Records for the task START

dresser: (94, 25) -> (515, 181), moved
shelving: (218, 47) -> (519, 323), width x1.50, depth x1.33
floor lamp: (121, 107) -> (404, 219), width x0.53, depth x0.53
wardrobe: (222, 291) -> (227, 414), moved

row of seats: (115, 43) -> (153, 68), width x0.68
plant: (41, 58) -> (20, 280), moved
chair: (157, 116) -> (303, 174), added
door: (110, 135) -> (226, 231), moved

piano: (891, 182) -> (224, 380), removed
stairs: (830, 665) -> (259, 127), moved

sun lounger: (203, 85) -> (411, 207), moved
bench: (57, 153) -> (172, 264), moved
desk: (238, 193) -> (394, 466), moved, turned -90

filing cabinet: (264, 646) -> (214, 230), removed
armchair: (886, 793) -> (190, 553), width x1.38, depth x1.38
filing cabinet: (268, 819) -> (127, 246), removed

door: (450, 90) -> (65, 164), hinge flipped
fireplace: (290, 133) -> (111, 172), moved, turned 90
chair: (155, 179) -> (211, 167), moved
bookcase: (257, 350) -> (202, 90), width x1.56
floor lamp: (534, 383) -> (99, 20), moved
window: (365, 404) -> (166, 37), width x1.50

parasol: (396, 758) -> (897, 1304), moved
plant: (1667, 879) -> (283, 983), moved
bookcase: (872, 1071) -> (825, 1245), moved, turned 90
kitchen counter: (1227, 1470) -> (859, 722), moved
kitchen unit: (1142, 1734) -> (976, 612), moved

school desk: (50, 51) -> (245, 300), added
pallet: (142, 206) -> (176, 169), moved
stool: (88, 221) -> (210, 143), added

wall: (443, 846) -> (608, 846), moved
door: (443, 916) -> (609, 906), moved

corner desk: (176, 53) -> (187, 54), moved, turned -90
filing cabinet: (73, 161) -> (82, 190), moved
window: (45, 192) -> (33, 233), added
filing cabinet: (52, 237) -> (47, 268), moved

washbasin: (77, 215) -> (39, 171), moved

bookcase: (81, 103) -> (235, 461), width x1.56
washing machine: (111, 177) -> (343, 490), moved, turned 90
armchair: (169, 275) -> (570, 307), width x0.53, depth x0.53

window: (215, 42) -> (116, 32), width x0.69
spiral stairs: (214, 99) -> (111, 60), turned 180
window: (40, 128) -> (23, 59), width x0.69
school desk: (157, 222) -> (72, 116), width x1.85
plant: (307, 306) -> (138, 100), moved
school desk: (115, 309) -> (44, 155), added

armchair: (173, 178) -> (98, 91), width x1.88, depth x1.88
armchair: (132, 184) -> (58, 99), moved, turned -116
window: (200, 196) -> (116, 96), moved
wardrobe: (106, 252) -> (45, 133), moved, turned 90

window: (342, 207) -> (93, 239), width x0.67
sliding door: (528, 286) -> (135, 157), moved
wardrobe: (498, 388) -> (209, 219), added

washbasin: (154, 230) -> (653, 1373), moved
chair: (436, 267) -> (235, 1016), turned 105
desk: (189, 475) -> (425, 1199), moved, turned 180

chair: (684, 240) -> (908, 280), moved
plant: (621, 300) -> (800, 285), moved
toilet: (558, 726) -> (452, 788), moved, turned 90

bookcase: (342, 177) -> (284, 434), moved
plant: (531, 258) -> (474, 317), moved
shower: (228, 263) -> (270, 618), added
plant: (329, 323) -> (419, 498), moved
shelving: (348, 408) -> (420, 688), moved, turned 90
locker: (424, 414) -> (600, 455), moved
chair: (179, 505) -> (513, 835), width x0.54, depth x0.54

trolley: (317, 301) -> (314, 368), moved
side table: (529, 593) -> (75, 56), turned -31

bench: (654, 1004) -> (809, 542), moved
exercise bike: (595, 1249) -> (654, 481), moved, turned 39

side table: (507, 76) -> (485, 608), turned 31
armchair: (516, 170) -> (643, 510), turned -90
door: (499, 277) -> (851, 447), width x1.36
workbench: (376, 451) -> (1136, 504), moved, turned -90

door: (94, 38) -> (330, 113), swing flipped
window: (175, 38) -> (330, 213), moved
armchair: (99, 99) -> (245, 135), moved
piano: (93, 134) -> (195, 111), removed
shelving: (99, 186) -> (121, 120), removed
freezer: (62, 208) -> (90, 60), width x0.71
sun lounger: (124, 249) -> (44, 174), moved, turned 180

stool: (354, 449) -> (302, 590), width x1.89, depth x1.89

Records for the task END

Return only the lines between the one holding "wardrobe: (498, 388) -> (209, 219), added" and the one holding "bookcase: (342, 177) -> (284, 434), moved", inclusive, exactly as they appear above.

Answer below -
wardrobe: (498, 388) -> (209, 219), added

washbasin: (154, 230) -> (653, 1373), moved
chair: (436, 267) -> (235, 1016), turned 105
desk: (189, 475) -> (425, 1199), moved, turned 180

chair: (684, 240) -> (908, 280), moved
plant: (621, 300) -> (800, 285), moved
toilet: (558, 726) -> (452, 788), moved, turned 90

bookcase: (342, 177) -> (284, 434), moved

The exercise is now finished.